## GOAL
Convert the material below into a JSON list of strings, with one string per line and blank lines omitted.

Excerpt from a dataset:
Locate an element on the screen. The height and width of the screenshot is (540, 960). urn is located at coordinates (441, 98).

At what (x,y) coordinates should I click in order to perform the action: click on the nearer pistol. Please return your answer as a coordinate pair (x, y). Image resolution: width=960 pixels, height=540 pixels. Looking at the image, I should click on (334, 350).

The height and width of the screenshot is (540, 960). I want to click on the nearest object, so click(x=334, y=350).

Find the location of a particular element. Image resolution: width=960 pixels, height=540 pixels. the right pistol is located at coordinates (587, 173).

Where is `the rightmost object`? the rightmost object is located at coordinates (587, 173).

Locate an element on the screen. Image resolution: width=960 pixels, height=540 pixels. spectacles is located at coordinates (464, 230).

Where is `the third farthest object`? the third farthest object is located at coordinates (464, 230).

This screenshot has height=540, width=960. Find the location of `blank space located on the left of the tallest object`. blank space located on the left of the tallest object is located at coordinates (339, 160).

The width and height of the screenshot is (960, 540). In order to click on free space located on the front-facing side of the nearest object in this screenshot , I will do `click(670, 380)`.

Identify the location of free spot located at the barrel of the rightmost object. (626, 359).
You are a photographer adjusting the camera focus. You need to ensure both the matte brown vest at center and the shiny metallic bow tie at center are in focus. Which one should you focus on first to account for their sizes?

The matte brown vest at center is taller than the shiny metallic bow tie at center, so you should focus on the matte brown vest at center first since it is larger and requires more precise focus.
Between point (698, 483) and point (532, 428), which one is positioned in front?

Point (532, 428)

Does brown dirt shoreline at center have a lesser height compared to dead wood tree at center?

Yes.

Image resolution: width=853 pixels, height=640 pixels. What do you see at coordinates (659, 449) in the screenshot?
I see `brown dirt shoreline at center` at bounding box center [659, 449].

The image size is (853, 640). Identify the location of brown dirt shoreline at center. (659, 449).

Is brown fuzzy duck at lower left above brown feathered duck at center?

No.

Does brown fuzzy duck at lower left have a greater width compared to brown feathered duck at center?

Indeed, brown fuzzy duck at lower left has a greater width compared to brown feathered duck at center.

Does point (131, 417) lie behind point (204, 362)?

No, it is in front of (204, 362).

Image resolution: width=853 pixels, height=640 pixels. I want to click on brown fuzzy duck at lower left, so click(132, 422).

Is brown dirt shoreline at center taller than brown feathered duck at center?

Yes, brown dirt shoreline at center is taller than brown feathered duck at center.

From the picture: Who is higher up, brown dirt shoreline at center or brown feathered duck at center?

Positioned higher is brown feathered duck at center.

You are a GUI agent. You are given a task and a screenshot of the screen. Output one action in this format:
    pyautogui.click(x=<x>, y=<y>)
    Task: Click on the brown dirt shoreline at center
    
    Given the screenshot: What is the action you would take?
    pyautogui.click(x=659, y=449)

## CORRECT OUTPUT
[
  "Locate an element on the screen. The height and width of the screenshot is (540, 960). urn is located at coordinates (441, 98).",
  "At what (x,y) coordinates should I click in order to perform the action: click on the nearer pistol. Please return your answer as a coordinate pair (x, y). Image resolution: width=960 pixels, height=540 pixels. Looking at the image, I should click on (334, 350).",
  "The height and width of the screenshot is (540, 960). I want to click on the nearest object, so click(x=334, y=350).",
  "Find the location of a particular element. Image resolution: width=960 pixels, height=540 pixels. the right pistol is located at coordinates (587, 173).",
  "Where is `the rightmost object`? the rightmost object is located at coordinates (587, 173).",
  "Locate an element on the screen. Image resolution: width=960 pixels, height=540 pixels. spectacles is located at coordinates (464, 230).",
  "Where is `the third farthest object`? the third farthest object is located at coordinates (464, 230).",
  "This screenshot has height=540, width=960. Find the location of `blank space located on the left of the tallest object`. blank space located on the left of the tallest object is located at coordinates (339, 160).",
  "The width and height of the screenshot is (960, 540). In order to click on free space located on the front-facing side of the nearest object in this screenshot , I will do `click(670, 380)`.",
  "Identify the location of free spot located at the barrel of the rightmost object. (626, 359).",
  "You are a photographer adjusting the camera focus. You need to ensure both the matte brown vest at center and the shiny metallic bow tie at center are in focus. Which one should you focus on first to account for their sizes?",
  "The matte brown vest at center is taller than the shiny metallic bow tie at center, so you should focus on the matte brown vest at center first since it is larger and requires more precise focus.",
  "Between point (698, 483) and point (532, 428), which one is positioned in front?",
  "Point (532, 428)",
  "Does brown dirt shoreline at center have a lesser height compared to dead wood tree at center?",
  "Yes.",
  "Image resolution: width=853 pixels, height=640 pixels. What do you see at coordinates (659, 449) in the screenshot?",
  "I see `brown dirt shoreline at center` at bounding box center [659, 449].",
  "The image size is (853, 640). Identify the location of brown dirt shoreline at center. (659, 449).",
  "Is brown fuzzy duck at lower left above brown feathered duck at center?",
  "No.",
  "Does brown fuzzy duck at lower left have a greater width compared to brown feathered duck at center?",
  "Indeed, brown fuzzy duck at lower left has a greater width compared to brown feathered duck at center.",
  "Does point (131, 417) lie behind point (204, 362)?",
  "No, it is in front of (204, 362).",
  "Image resolution: width=853 pixels, height=640 pixels. I want to click on brown fuzzy duck at lower left, so click(132, 422).",
  "Is brown dirt shoreline at center taller than brown feathered duck at center?",
  "Yes, brown dirt shoreline at center is taller than brown feathered duck at center.",
  "From the picture: Who is higher up, brown dirt shoreline at center or brown feathered duck at center?",
  "Positioned higher is brown feathered duck at center.",
  "You are a GUI agent. You are given a task and a screenshot of the screen. Output one action in this format:",
  "    pyautogui.click(x=<x>, y=<y>)",
  "    Task: Click on the brown dirt shoreline at center",
  "    Given the screenshot: What is the action you would take?",
  "    pyautogui.click(x=659, y=449)"
]